***** Records *****

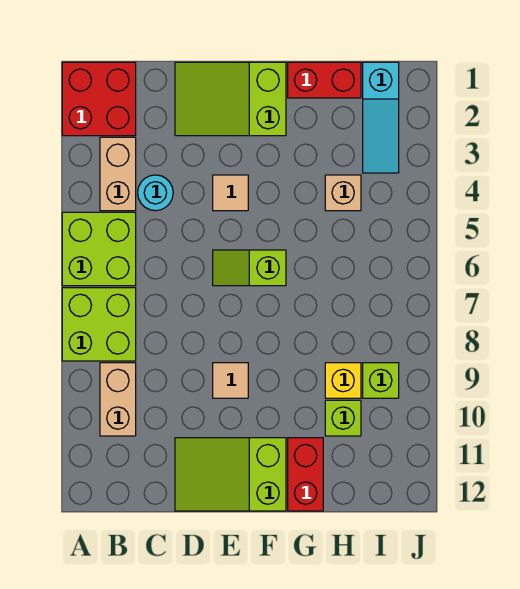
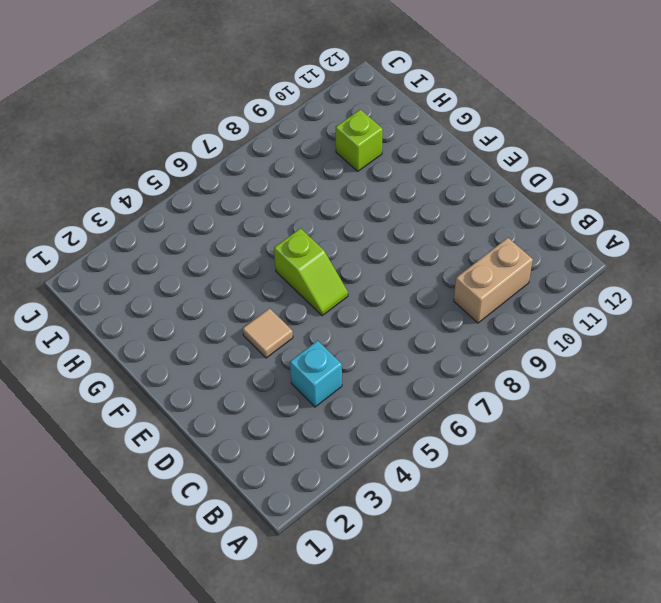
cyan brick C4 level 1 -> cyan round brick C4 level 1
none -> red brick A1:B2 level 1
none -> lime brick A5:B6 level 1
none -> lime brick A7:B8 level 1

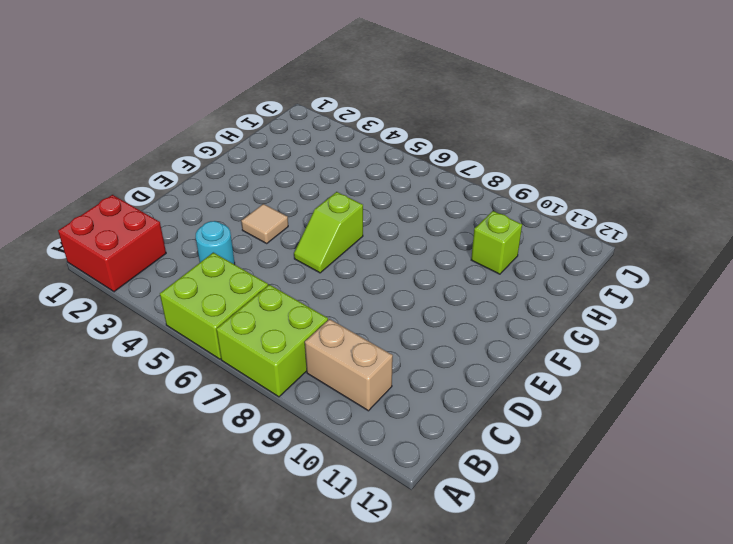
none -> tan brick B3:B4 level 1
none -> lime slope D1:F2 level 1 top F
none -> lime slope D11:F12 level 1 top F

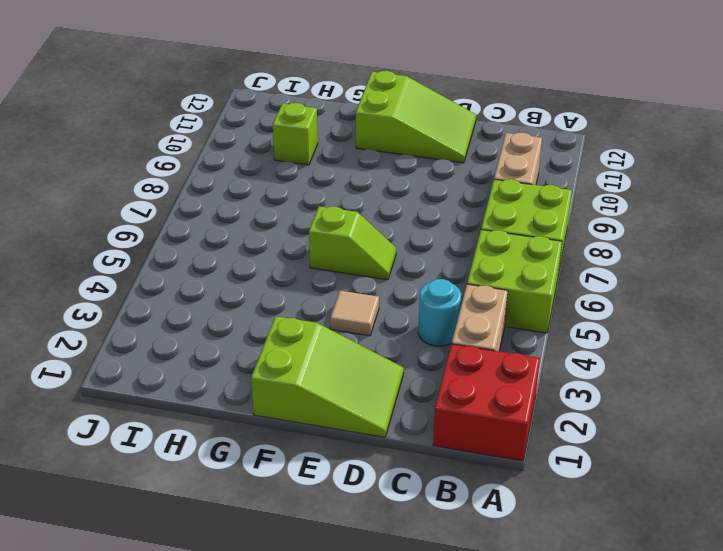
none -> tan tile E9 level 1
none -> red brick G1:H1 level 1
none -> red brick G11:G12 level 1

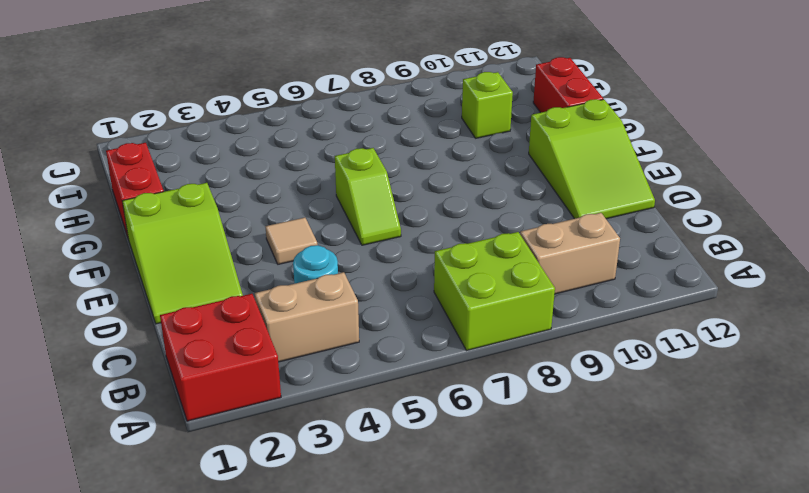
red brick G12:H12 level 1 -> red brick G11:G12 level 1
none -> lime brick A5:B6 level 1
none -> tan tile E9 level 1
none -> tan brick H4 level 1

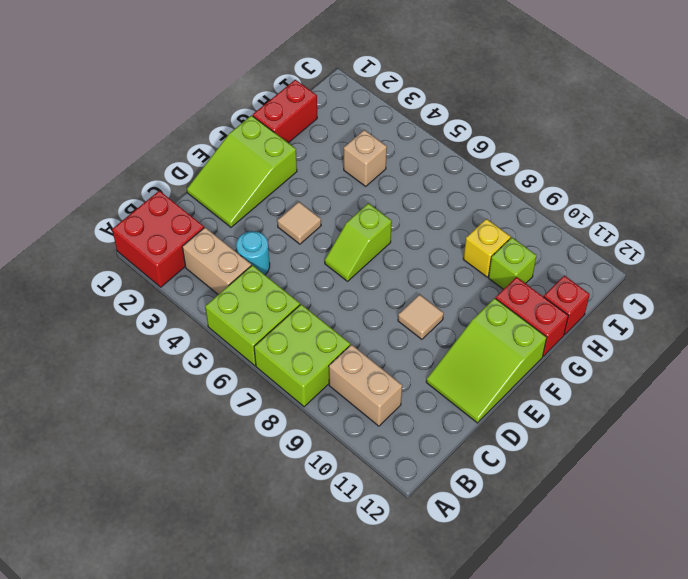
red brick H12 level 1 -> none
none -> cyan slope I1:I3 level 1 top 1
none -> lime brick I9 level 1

*****
***** Records *****

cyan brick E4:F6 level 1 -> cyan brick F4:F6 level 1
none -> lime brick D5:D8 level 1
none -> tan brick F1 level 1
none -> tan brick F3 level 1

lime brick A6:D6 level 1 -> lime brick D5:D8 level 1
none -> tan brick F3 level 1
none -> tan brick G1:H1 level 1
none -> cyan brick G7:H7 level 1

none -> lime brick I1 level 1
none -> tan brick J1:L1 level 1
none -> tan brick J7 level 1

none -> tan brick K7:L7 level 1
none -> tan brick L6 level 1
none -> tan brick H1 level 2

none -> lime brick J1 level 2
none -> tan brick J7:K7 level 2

*****
***** Records *****

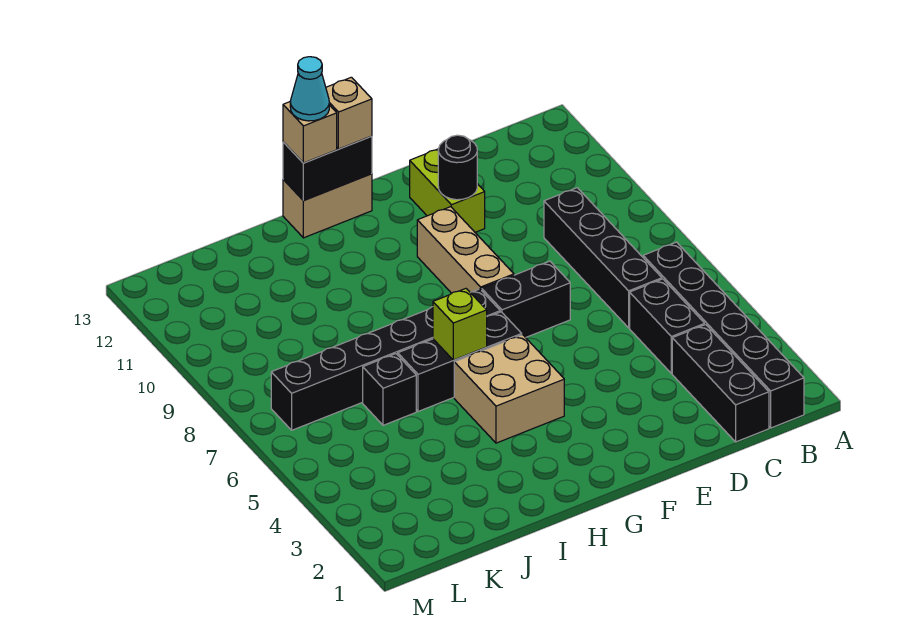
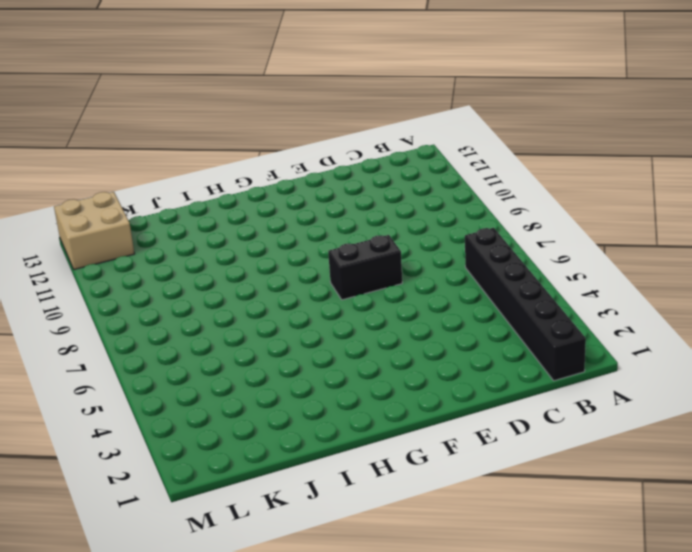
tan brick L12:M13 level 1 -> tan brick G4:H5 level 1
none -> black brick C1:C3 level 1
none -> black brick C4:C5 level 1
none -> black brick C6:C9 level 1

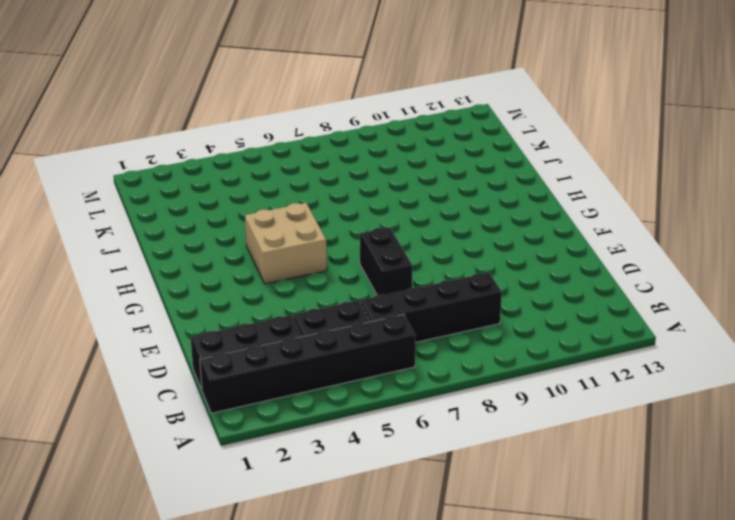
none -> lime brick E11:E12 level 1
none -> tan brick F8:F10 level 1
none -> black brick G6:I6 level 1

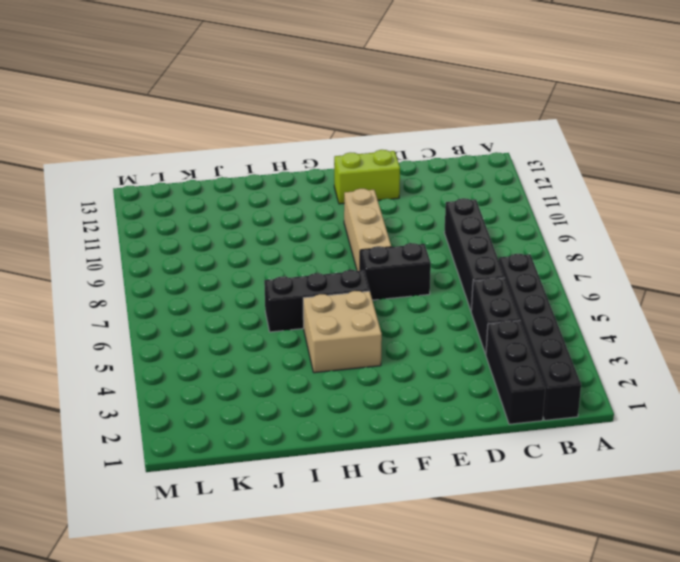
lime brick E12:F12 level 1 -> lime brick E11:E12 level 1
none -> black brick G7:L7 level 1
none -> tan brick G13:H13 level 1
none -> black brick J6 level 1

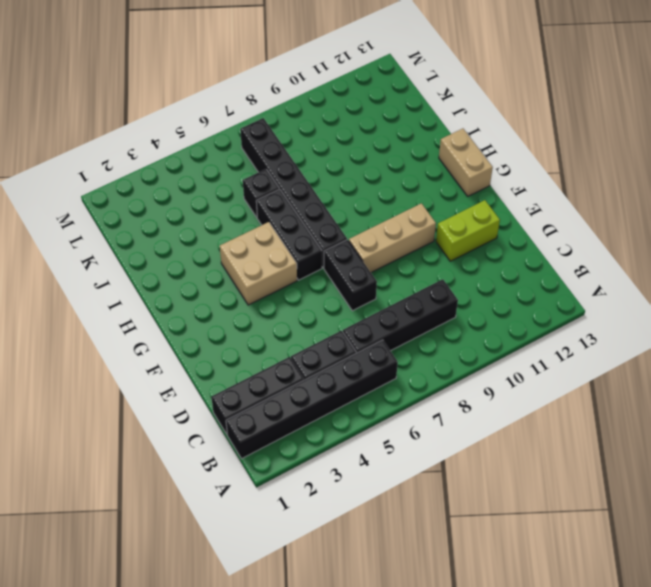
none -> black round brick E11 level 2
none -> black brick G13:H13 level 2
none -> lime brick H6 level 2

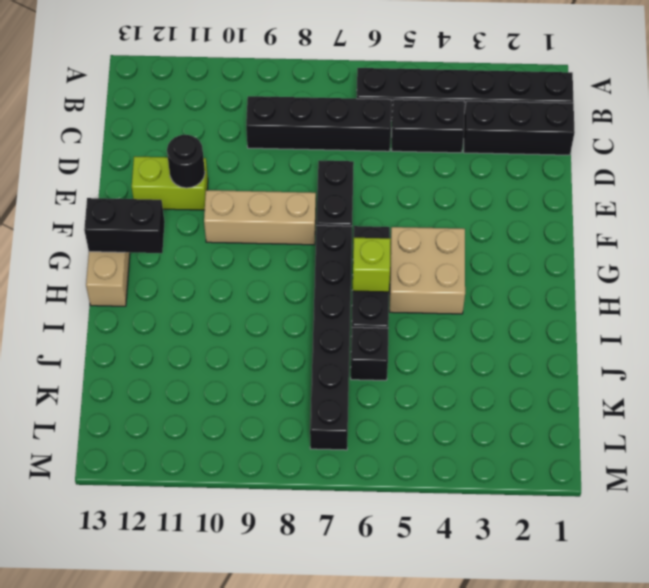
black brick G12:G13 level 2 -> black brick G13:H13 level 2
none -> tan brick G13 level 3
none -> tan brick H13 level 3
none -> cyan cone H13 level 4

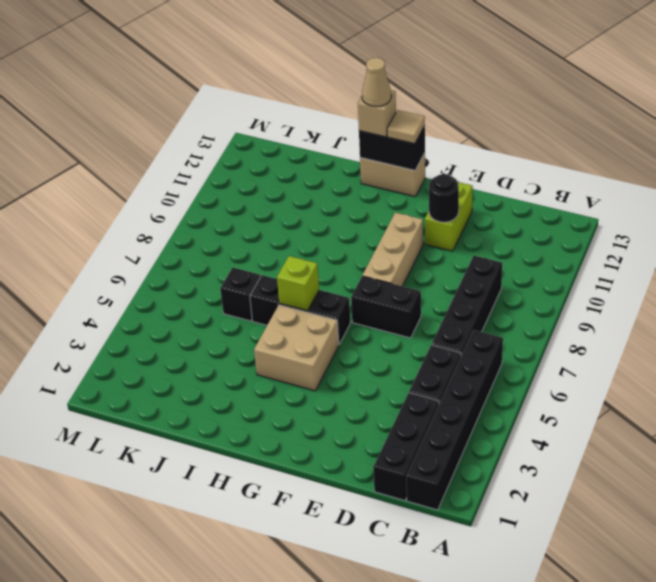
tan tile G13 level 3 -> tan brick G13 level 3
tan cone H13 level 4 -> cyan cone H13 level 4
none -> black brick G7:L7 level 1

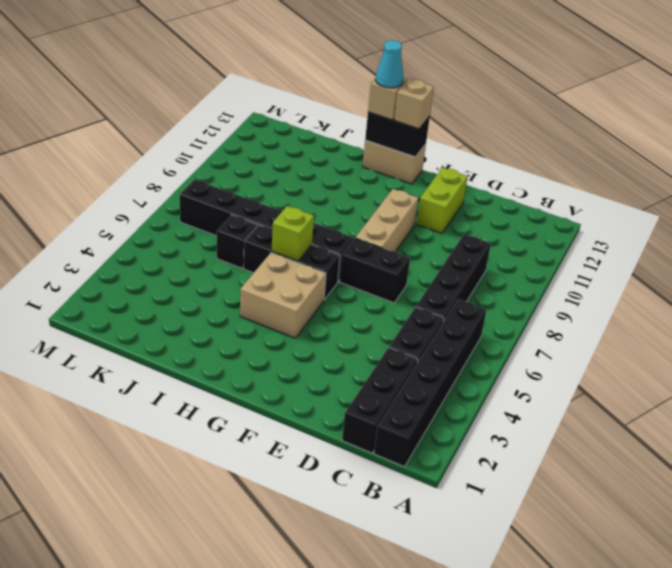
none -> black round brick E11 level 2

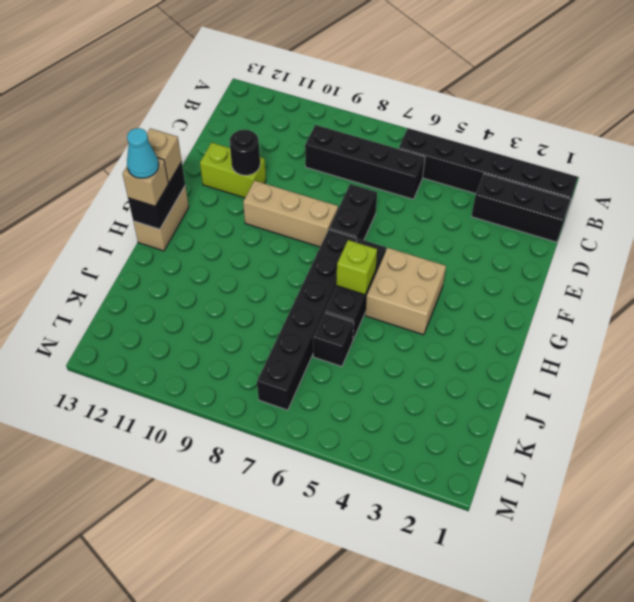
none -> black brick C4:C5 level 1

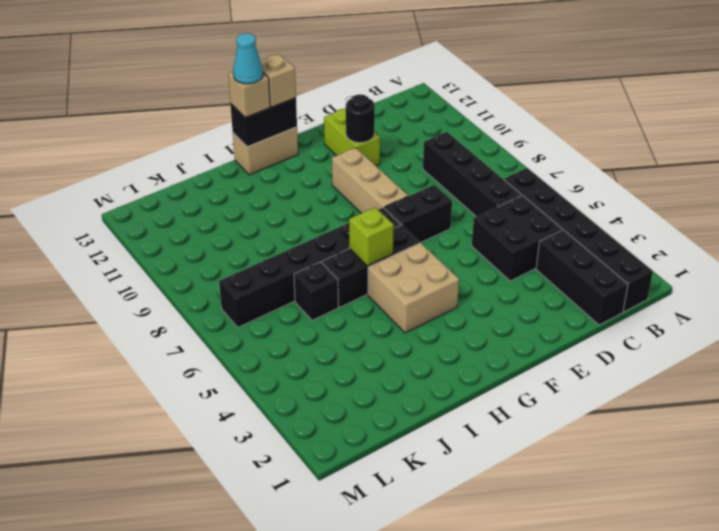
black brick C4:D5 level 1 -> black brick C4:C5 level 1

*****

The lines you need are those holding the word "slope"; copy each of them from the material above.

none -> lime slope D1:F2 level 1 top F
none -> lime slope D11:F12 level 1 top F
none -> cyan slope I1:I3 level 1 top 1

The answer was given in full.